**** Supplied data

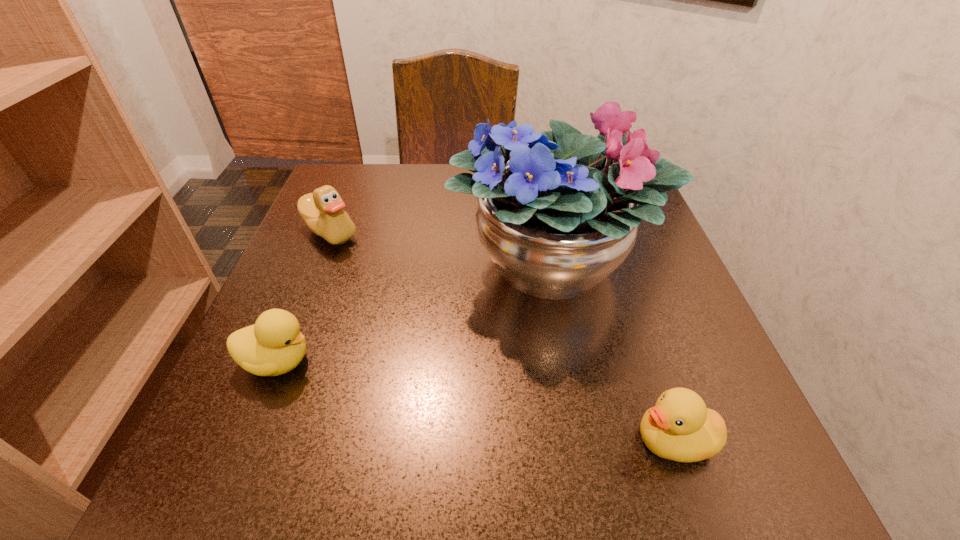
Locate an element on the screen. free space that satisfies the following two spatial constraints: 1. at the beak of the tallest object; 2. on the left side of the farthest duck is located at coordinates [317, 264].

In order to click on vacant space that satisfies the following two spatial constraints: 1. at the beak of the farthest duck; 2. on the right side of the tallest object in this screenshot , I will do `click(317, 264)`.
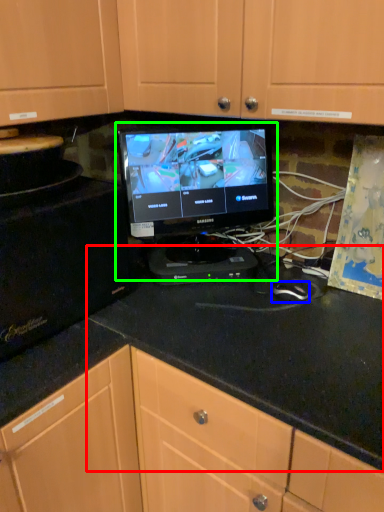
Question: Estimate the real-world distances between objects in this image. Which object is closer to counter top (highlighted by a red box), mouse (highlighted by a blue box) or computer monitor (highlighted by a green box)?

Choices:
 (A) mouse
 (B) computer monitor

Answer: (A)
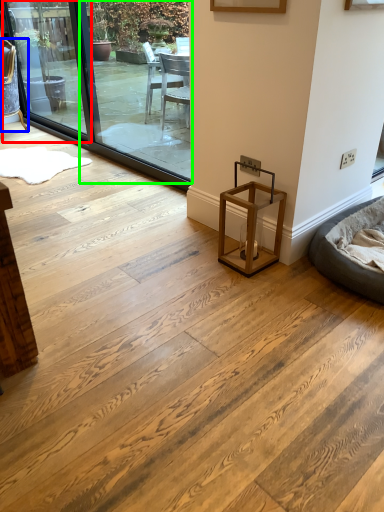
Question: Which object is positioned closest to window screen (highlighted by a red box)? Select from chair (highlighted by a blue box) and window screen (highlighted by a green box).

Choices:
 (A) chair
 (B) window screen

Answer: (A)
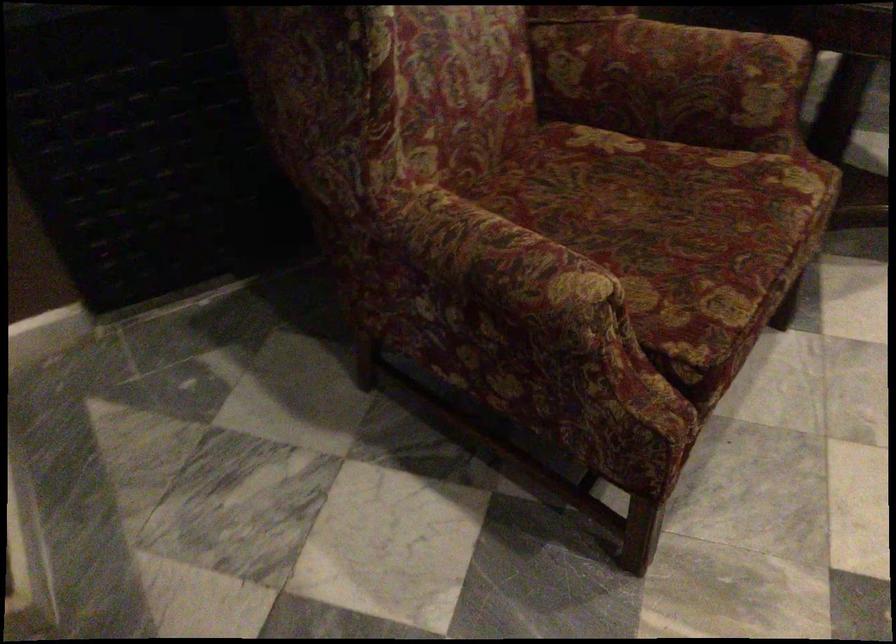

********

What to produce
Rewrite the listing above, replacing every "highlighted" with "marked" and changing nothing else. Leave out the pictures.

Written response
Locate an element on the screen. free space that satisfies the following two spatial constraints: 1. at the beak of the tallest object; 2. on the left side of the farthest duck is located at coordinates [317, 264].

In order to click on vacant space that satisfies the following two spatial constraints: 1. at the beak of the farthest duck; 2. on the right side of the tallest object in this screenshot , I will do `click(317, 264)`.
Question: Estimate the real-world distances between objects in this image. Which object is closer to counter top (marked by a red box), mouse (marked by a blue box) or computer monitor (marked by a green box)?

Choices:
 (A) mouse
 (B) computer monitor

Answer: (A)
Question: Which object is positioned closest to window screen (marked by a red box)? Select from chair (marked by a blue box) and window screen (marked by a green box).

Choices:
 (A) chair
 (B) window screen

Answer: (A)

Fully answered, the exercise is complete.